§ Task statement: Copy out exactly the lines beginning with the one that contains "green line: (83, 55) -> (64, 21), moved" and ending at the last line of the listing, skipping any pictures.

::: Provided data

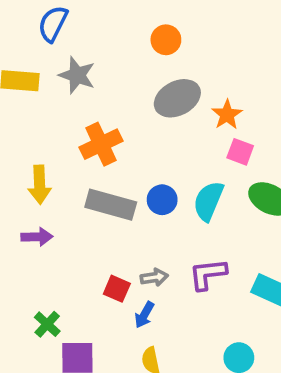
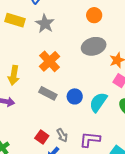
orange cross: (101, 144) -> (50, 61), turned -30
gray rectangle: (111, 205) -> (48, 93), size x0.7
gray arrow: (154, 277) -> (62, 135), turned 56

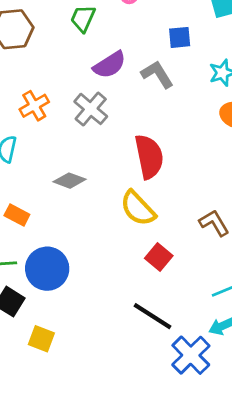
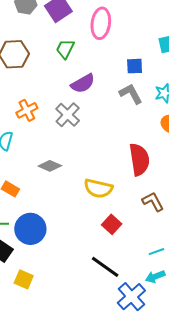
gray L-shape: (157, 74) -> (131, 94), moved
red semicircle: (149, 157) -> (139, 160), moved
yellow semicircle: (138, 208) -> (98, 188), turned -36

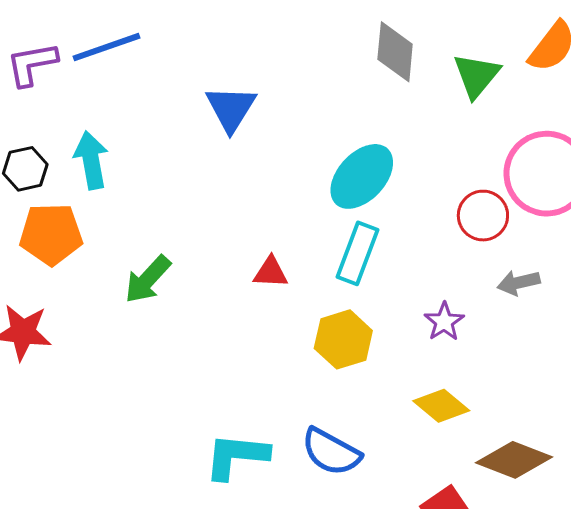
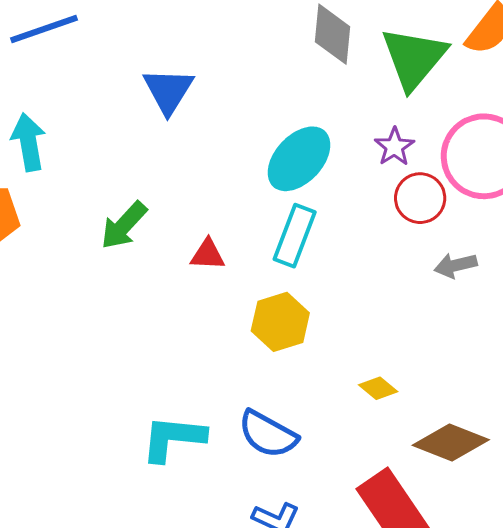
green triangle: (476, 76) -> (414, 58), size x1.4
green arrow: (148, 279) -> (124, 225), moved
purple star: (444, 322) -> (394, 147), moved
yellow diamond: (441, 406) -> (378, 388), size x0.7

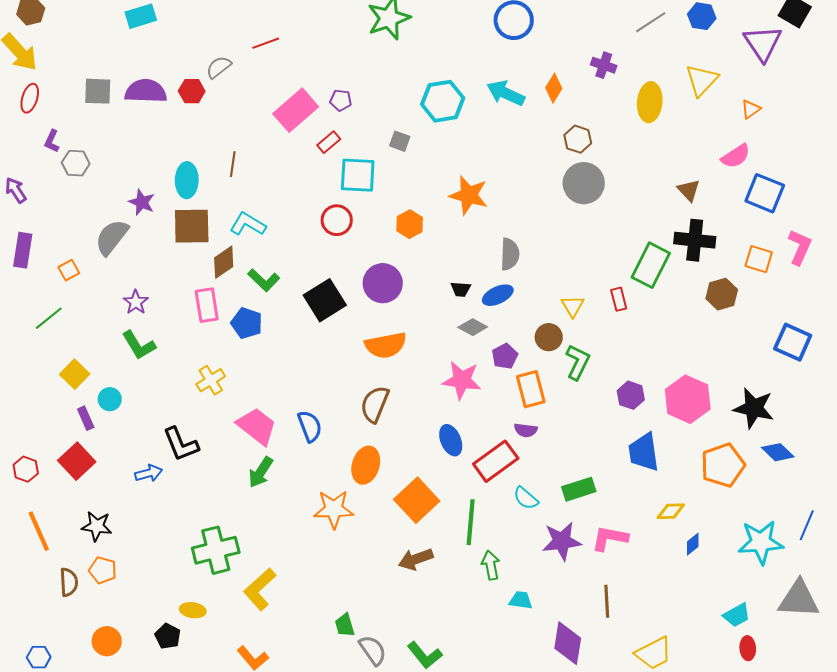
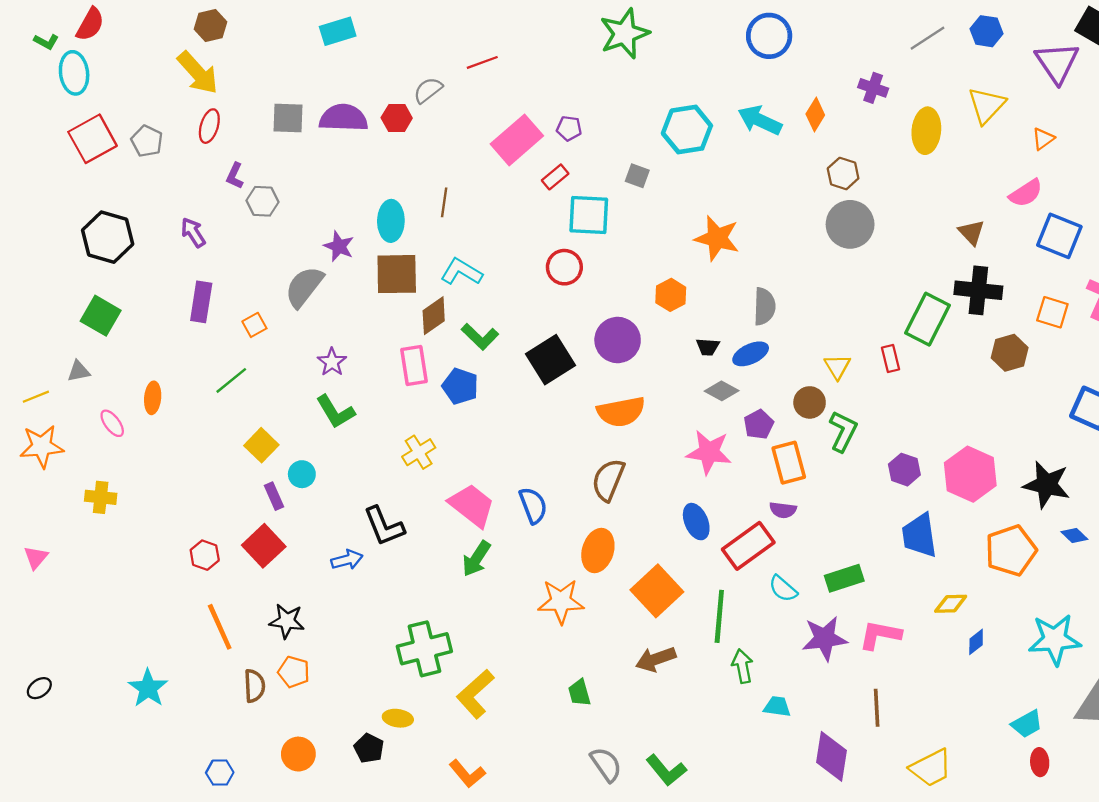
orange hexagon: (410, 224) -> (671, 295), moved
blue diamond: (778, 452) -> (1074, 535), size x0.7
green trapezoid: (345, 625) -> (579, 693), moved

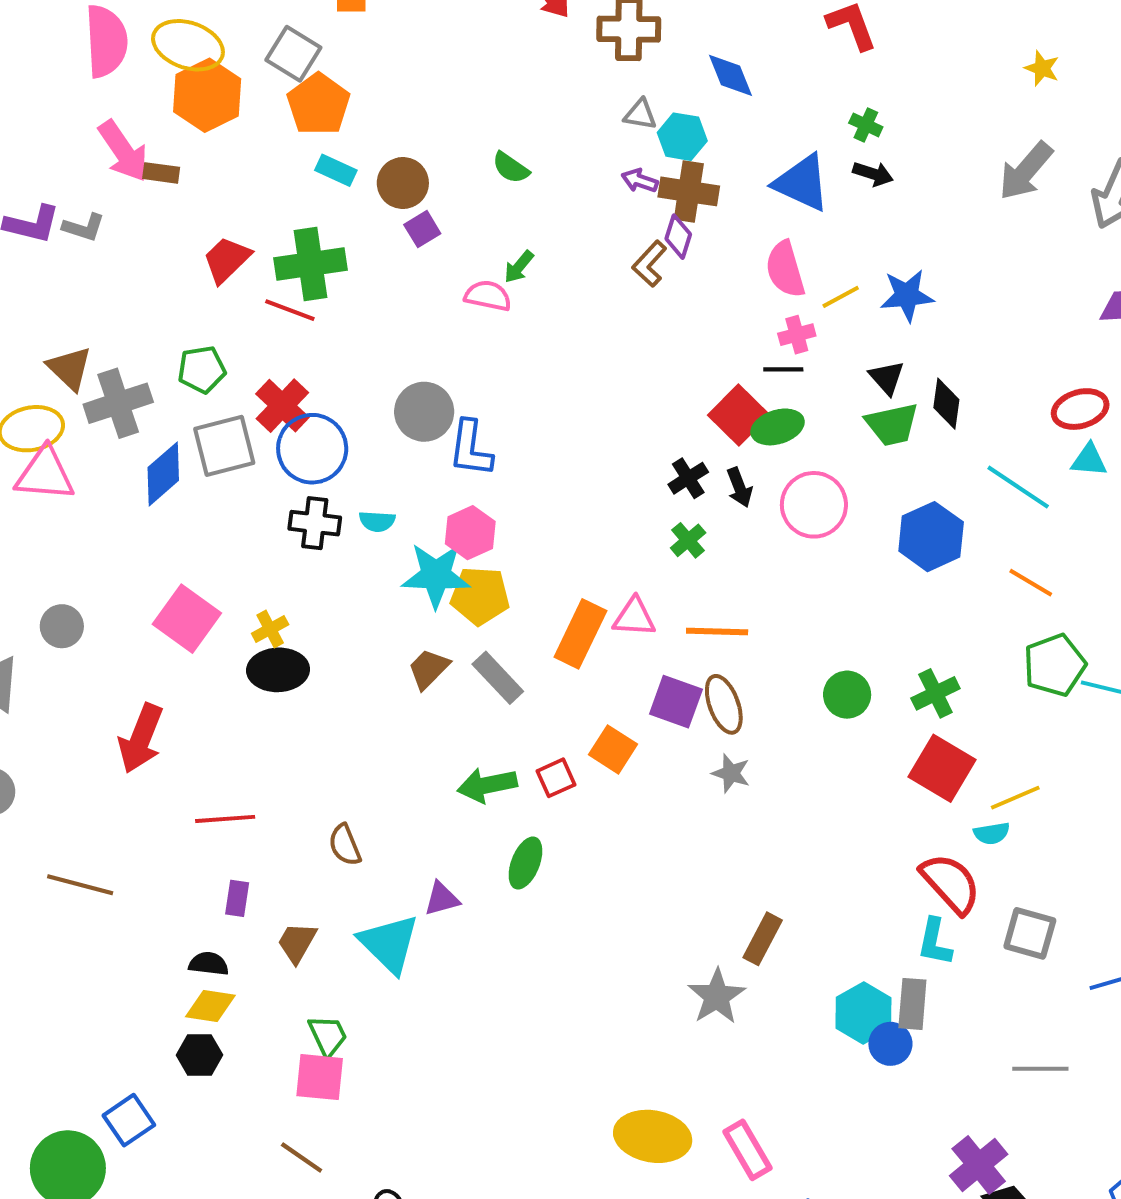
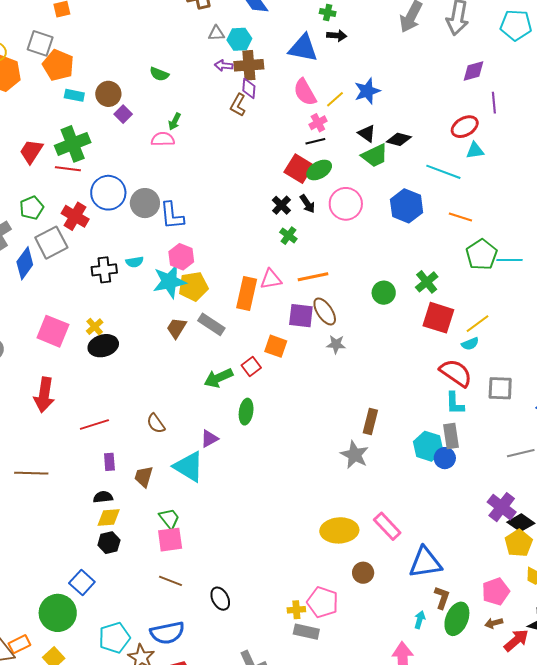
black diamond: (946, 404) -> (399, 139), turned -70
blue circle: (312, 449) -> (108, 193), moved

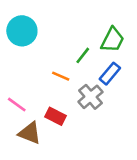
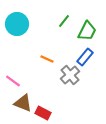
green line: (83, 55) -> (64, 21), moved
red rectangle: (56, 116) -> (43, 113), moved

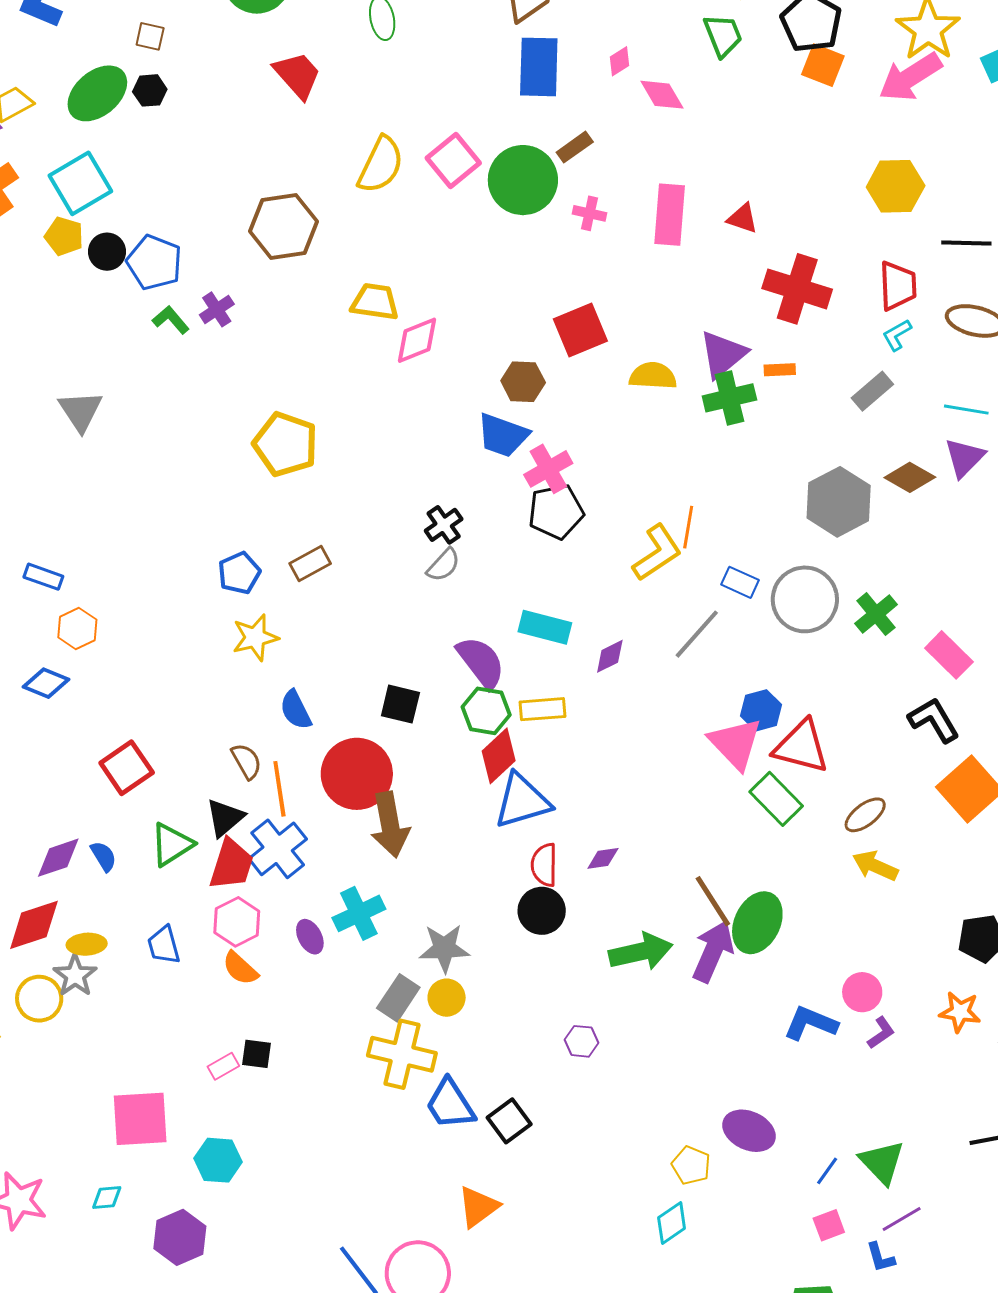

::::::

§ Written solution:
green line: (83, 55) -> (64, 21), moved
red rectangle: (56, 116) -> (43, 113), moved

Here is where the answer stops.